Your answer should consist only of the lines below from the one with "none -> pink 1x2 brick [129,147,185,203]" through the one with "pink 1x1 brick [96,84,153,158]", copied exactly.

Scene comparison data
***
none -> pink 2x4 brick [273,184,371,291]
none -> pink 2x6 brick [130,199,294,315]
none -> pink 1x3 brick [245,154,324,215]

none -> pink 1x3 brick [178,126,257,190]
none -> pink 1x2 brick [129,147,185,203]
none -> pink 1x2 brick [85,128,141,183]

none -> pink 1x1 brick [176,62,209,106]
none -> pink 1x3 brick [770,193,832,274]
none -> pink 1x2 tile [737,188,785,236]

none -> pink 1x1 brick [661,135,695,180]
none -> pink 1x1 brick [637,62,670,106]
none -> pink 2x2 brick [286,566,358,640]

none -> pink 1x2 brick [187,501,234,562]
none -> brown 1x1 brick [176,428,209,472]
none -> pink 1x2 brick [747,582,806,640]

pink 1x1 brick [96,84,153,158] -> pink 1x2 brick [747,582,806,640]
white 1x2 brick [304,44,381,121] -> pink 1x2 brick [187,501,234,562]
***
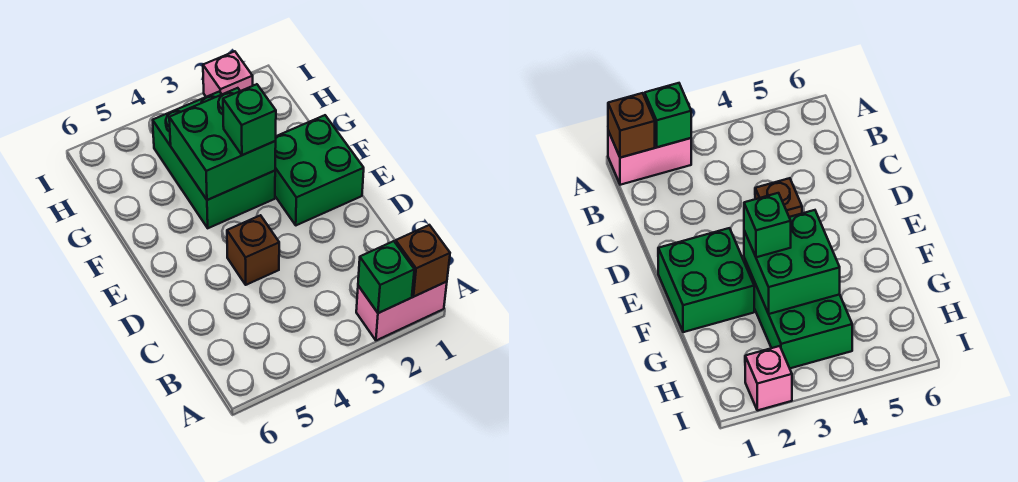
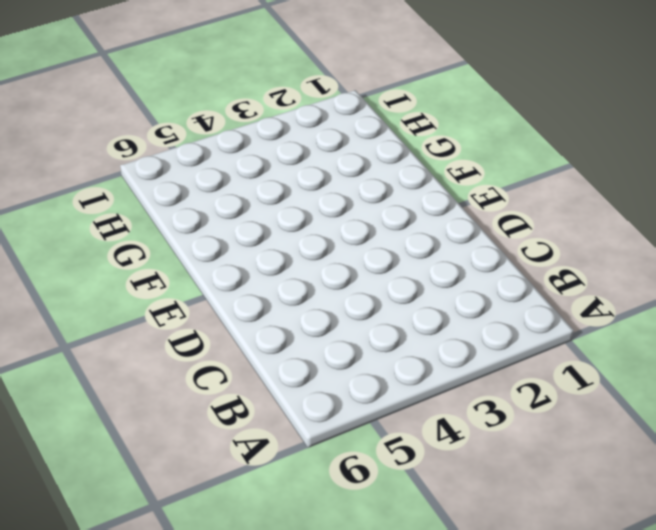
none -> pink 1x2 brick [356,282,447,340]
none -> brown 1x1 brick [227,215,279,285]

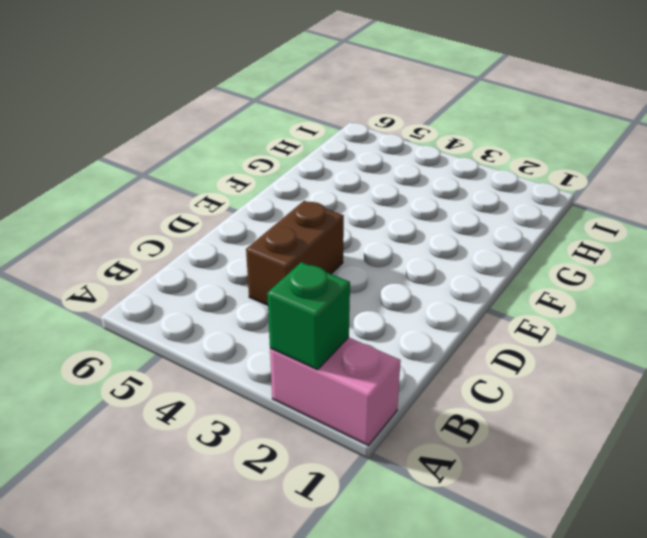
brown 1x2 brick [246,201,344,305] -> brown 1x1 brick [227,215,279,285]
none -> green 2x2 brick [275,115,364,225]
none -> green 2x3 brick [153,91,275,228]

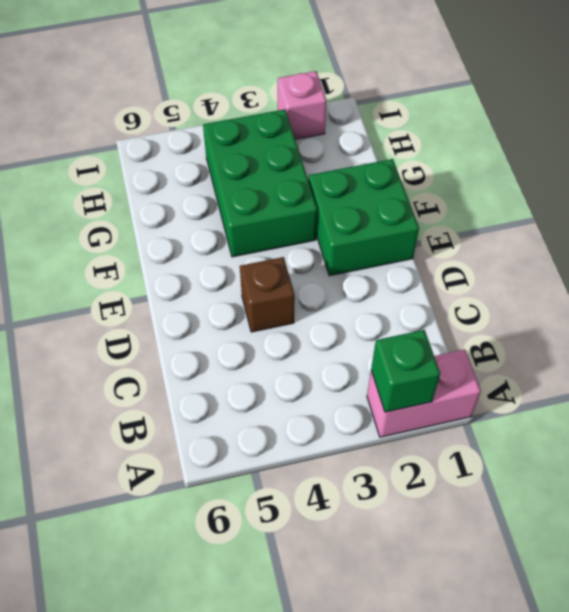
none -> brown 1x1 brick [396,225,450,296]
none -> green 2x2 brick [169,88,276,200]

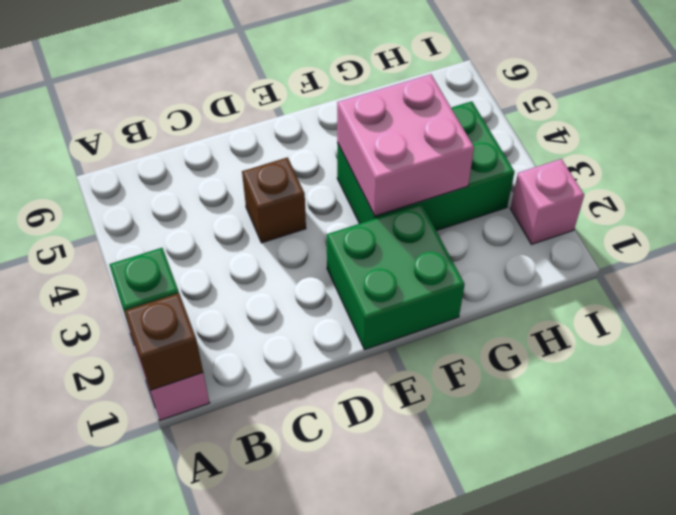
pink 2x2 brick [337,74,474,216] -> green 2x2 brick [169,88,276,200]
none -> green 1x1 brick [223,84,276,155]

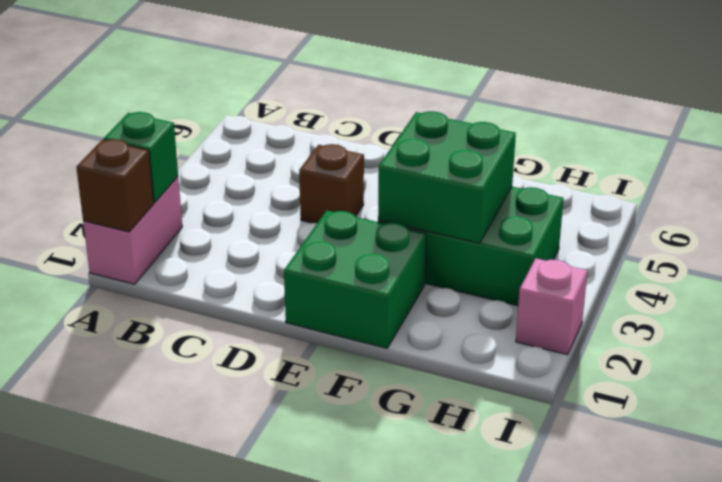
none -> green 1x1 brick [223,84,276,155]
***
Answer
none -> pink 1x2 brick [129,147,185,203]
none -> pink 1x2 brick [85,128,141,183]

none -> pink 1x1 brick [176,62,209,106]
none -> pink 1x3 brick [770,193,832,274]
none -> pink 1x2 tile [737,188,785,236]

none -> pink 1x1 brick [661,135,695,180]
none -> pink 1x1 brick [637,62,670,106]
none -> pink 2x2 brick [286,566,358,640]

none -> pink 1x2 brick [187,501,234,562]
none -> brown 1x1 brick [176,428,209,472]
none -> pink 1x2 brick [747,582,806,640]

pink 1x1 brick [96,84,153,158] -> pink 1x2 brick [747,582,806,640]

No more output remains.